**Records supplied:**
++++++++++++++++++++
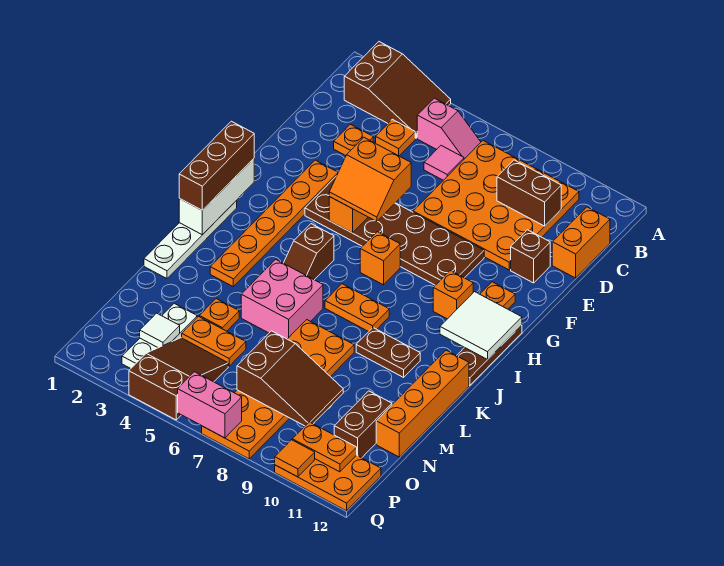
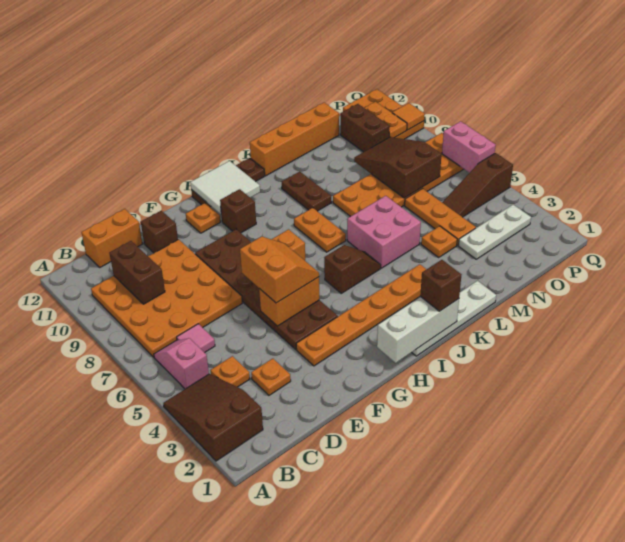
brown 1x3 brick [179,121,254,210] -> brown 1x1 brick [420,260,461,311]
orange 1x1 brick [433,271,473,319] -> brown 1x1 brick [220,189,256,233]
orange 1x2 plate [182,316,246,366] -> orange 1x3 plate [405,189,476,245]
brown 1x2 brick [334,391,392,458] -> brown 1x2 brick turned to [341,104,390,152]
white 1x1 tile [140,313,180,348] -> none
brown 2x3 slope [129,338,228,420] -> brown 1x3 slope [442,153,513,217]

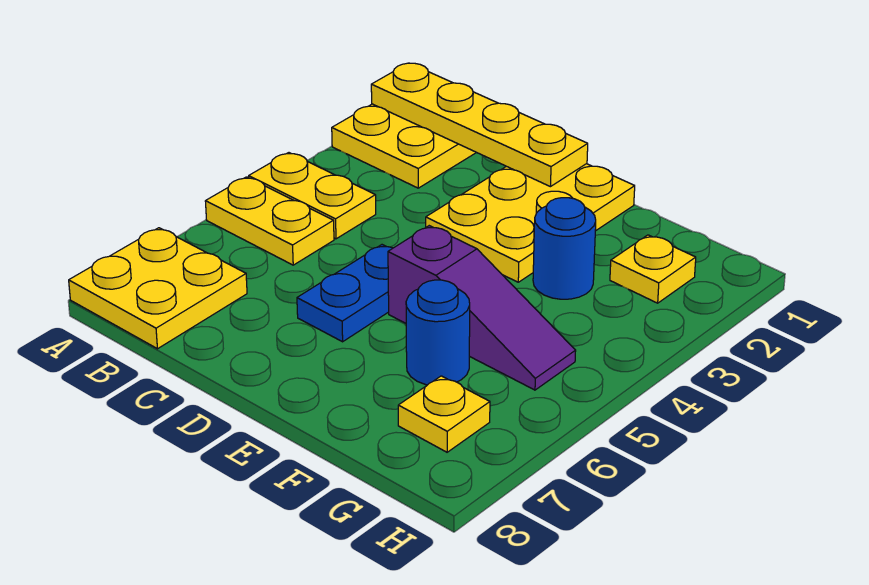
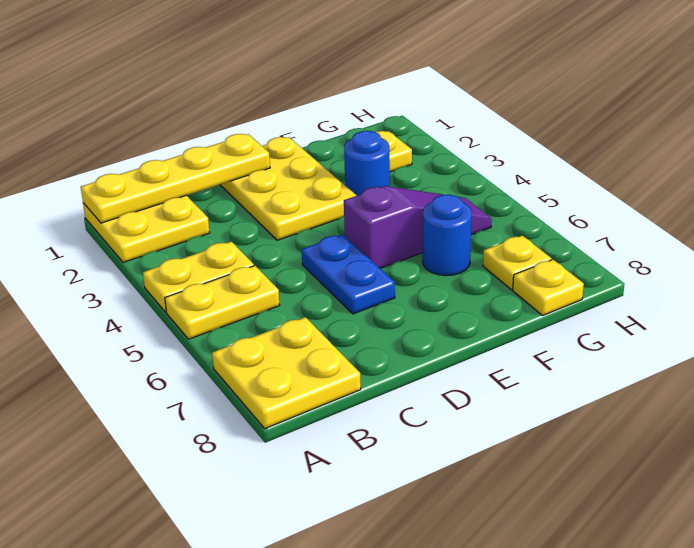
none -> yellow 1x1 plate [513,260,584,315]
++++++++++++++++++++
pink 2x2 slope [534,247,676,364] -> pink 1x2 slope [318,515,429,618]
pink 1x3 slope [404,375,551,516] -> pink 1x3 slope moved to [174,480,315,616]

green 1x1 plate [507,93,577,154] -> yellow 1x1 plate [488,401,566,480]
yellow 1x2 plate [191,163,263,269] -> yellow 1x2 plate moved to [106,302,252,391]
++++++++++++++++++++
**Problem details:** Taking the entries above, extract every line from the one bearing "orange 1x1 brick" through the one bearing "none -> yellow 1x1 plate [513,260,584,315]", exactly, with no pictures.

**Result:**
orange 1x1 brick [433,271,473,319] -> brown 1x1 brick [220,189,256,233]
orange 1x2 plate [182,316,246,366] -> orange 1x3 plate [405,189,476,245]
brown 1x2 brick [334,391,392,458] -> brown 1x2 brick turned to [341,104,390,152]
white 1x1 tile [140,313,180,348] -> none
brown 2x3 slope [129,338,228,420] -> brown 1x3 slope [442,153,513,217]

none -> yellow 1x1 plate [513,260,584,315]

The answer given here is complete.